◆ Exercise input ◆
'''

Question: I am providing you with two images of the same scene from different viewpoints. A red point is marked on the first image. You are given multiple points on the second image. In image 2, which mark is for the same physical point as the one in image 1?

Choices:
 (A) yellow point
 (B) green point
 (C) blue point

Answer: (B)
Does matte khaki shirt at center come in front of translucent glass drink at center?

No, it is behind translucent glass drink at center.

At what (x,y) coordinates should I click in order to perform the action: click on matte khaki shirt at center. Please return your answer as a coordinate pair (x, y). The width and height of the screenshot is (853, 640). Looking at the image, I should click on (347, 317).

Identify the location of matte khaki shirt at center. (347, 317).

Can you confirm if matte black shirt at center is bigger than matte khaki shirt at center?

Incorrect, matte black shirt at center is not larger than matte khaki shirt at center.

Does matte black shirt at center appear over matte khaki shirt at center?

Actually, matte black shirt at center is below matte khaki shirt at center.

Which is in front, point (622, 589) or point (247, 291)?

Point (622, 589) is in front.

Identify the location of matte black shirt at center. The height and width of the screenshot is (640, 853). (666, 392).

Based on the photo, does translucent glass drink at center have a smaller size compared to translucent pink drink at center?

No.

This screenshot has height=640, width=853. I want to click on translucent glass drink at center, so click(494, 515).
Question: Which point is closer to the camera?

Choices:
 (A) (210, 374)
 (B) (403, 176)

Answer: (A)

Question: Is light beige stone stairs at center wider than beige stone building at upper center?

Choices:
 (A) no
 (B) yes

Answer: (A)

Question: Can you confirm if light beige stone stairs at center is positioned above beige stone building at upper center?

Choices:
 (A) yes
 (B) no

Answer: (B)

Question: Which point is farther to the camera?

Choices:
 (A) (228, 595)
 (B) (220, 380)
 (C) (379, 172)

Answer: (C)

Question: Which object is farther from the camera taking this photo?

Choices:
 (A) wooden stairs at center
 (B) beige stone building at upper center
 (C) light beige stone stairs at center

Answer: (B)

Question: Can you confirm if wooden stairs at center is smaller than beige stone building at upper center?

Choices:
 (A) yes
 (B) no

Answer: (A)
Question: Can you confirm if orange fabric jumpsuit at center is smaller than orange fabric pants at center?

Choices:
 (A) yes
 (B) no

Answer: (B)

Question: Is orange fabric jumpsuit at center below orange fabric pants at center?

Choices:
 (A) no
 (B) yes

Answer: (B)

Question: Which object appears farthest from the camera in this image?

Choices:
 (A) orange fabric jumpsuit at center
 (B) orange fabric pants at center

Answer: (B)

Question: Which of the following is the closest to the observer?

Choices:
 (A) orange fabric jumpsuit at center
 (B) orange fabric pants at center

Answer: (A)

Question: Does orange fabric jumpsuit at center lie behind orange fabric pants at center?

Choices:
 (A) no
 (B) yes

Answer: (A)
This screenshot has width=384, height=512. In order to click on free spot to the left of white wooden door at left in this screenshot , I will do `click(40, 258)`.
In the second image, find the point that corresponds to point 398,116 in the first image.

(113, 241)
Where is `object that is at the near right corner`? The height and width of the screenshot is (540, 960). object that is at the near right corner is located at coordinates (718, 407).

'''

◆ Given task ◆
Return all of the data above word for word, keeping every line in its original order.

◆ Task response ◆
Question: I am providing you with two images of the same scene from different viewpoints. A red point is marked on the first image. You are given multiple points on the second image. In image 2, which mark is for the same physical point as the one in image 1?

Choices:
 (A) yellow point
 (B) green point
 (C) blue point

Answer: (B)
Does matte khaki shirt at center come in front of translucent glass drink at center?

No, it is behind translucent glass drink at center.

At what (x,y) coordinates should I click in order to perform the action: click on matte khaki shirt at center. Please return your answer as a coordinate pair (x, y). The width and height of the screenshot is (853, 640). Looking at the image, I should click on (347, 317).

Identify the location of matte khaki shirt at center. (347, 317).

Can you confirm if matte black shirt at center is bigger than matte khaki shirt at center?

Incorrect, matte black shirt at center is not larger than matte khaki shirt at center.

Does matte black shirt at center appear over matte khaki shirt at center?

Actually, matte black shirt at center is below matte khaki shirt at center.

Which is in front, point (622, 589) or point (247, 291)?

Point (622, 589) is in front.

Identify the location of matte black shirt at center. The height and width of the screenshot is (640, 853). (666, 392).

Based on the photo, does translucent glass drink at center have a smaller size compared to translucent pink drink at center?

No.

This screenshot has height=640, width=853. I want to click on translucent glass drink at center, so click(494, 515).
Question: Which point is closer to the camera?

Choices:
 (A) (210, 374)
 (B) (403, 176)

Answer: (A)

Question: Is light beige stone stairs at center wider than beige stone building at upper center?

Choices:
 (A) no
 (B) yes

Answer: (A)

Question: Can you confirm if light beige stone stairs at center is positioned above beige stone building at upper center?

Choices:
 (A) yes
 (B) no

Answer: (B)

Question: Which point is farther to the camera?

Choices:
 (A) (228, 595)
 (B) (220, 380)
 (C) (379, 172)

Answer: (C)

Question: Which object is farther from the camera taking this photo?

Choices:
 (A) wooden stairs at center
 (B) beige stone building at upper center
 (C) light beige stone stairs at center

Answer: (B)

Question: Can you confirm if wooden stairs at center is smaller than beige stone building at upper center?

Choices:
 (A) yes
 (B) no

Answer: (A)
Question: Can you confirm if orange fabric jumpsuit at center is smaller than orange fabric pants at center?

Choices:
 (A) yes
 (B) no

Answer: (B)

Question: Is orange fabric jumpsuit at center below orange fabric pants at center?

Choices:
 (A) no
 (B) yes

Answer: (B)

Question: Which object appears farthest from the camera in this image?

Choices:
 (A) orange fabric jumpsuit at center
 (B) orange fabric pants at center

Answer: (B)

Question: Which of the following is the closest to the observer?

Choices:
 (A) orange fabric jumpsuit at center
 (B) orange fabric pants at center

Answer: (A)

Question: Does orange fabric jumpsuit at center lie behind orange fabric pants at center?

Choices:
 (A) no
 (B) yes

Answer: (A)
This screenshot has width=384, height=512. In order to click on free spot to the left of white wooden door at left in this screenshot , I will do `click(40, 258)`.
In the second image, find the point that corresponds to point 398,116 in the first image.

(113, 241)
Where is `object that is at the near right corner`? The height and width of the screenshot is (540, 960). object that is at the near right corner is located at coordinates (718, 407).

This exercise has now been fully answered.